## REQUIREMENT
Repeat exactly what runs from the line containing "pink brick F1" through the last line of the material below. Do not copy the pictures.

(SUPPLIED RECORDS begins)

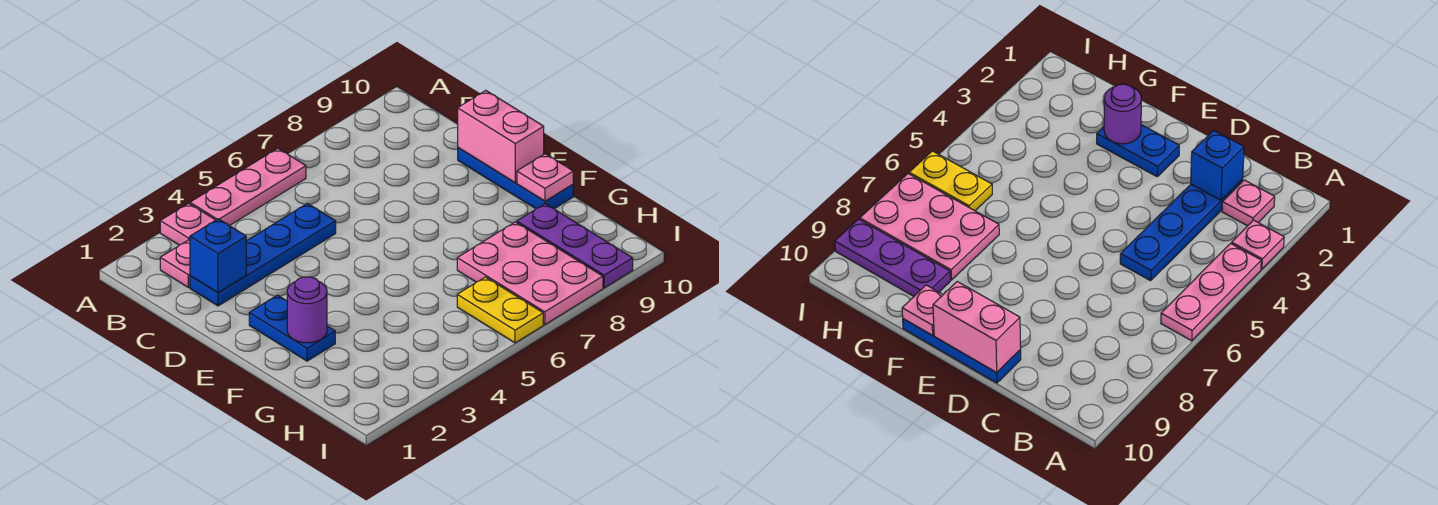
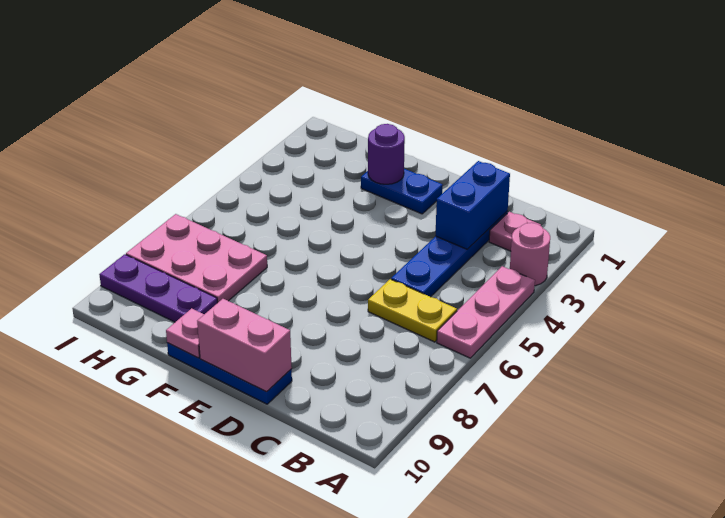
pink plate A3 level 1 -> pink round brick A3 level 1
blue brick C2 level 2 -> blue brick C2:C3 level 2
yellow plate H6:I6 level 1 -> yellow plate B6:C6 level 1

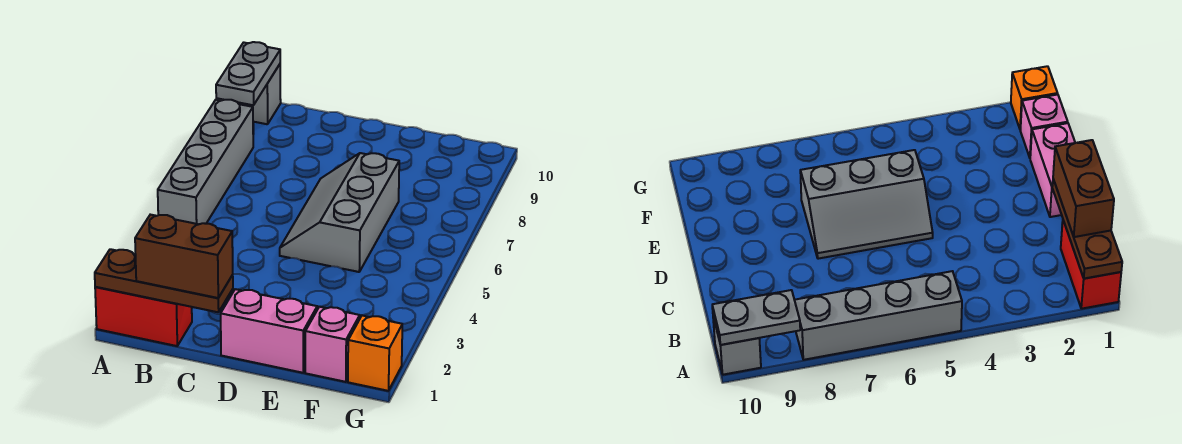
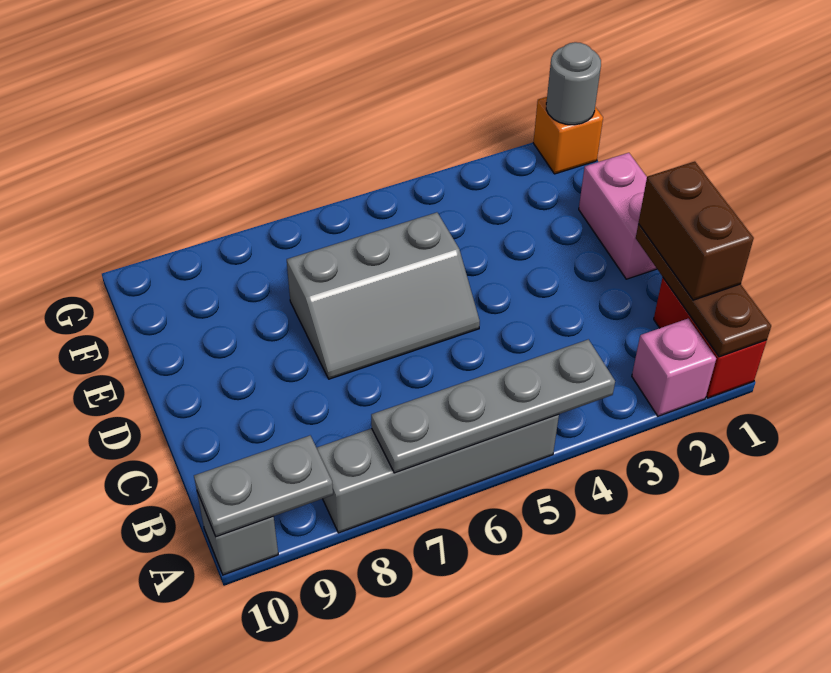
none -> grey plate A4:A7 level 2
pink brick F1 level 1 -> pink brick A2 level 1
none -> grey round brick G1 level 2

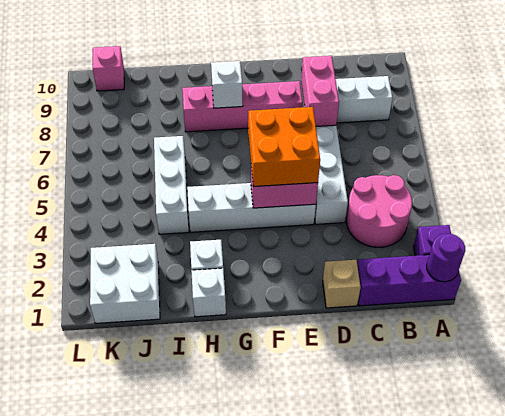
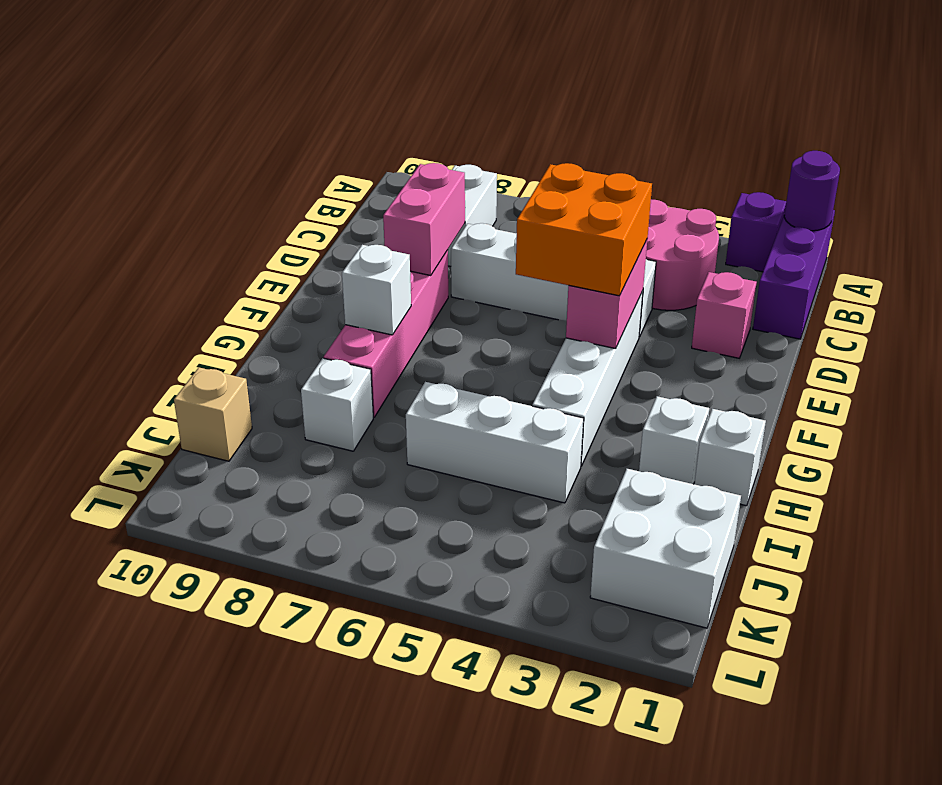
tan brick D1 level 1 -> tan brick J10 level 1
pink brick D7:D8 level 2 -> pink brick D8:E8 level 2
none -> white brick I8 level 1
pink brick K10 level 1 -> pink brick D2 level 1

(SUPPLIED RECORDS ends)

## EXPECTED ANSWER
pink brick F1 level 1 -> pink brick A2 level 1
none -> grey round brick G1 level 2

tan brick D1 level 1 -> tan brick J10 level 1
pink brick D7:D8 level 2 -> pink brick D8:E8 level 2
none -> white brick I8 level 1
pink brick K10 level 1 -> pink brick D2 level 1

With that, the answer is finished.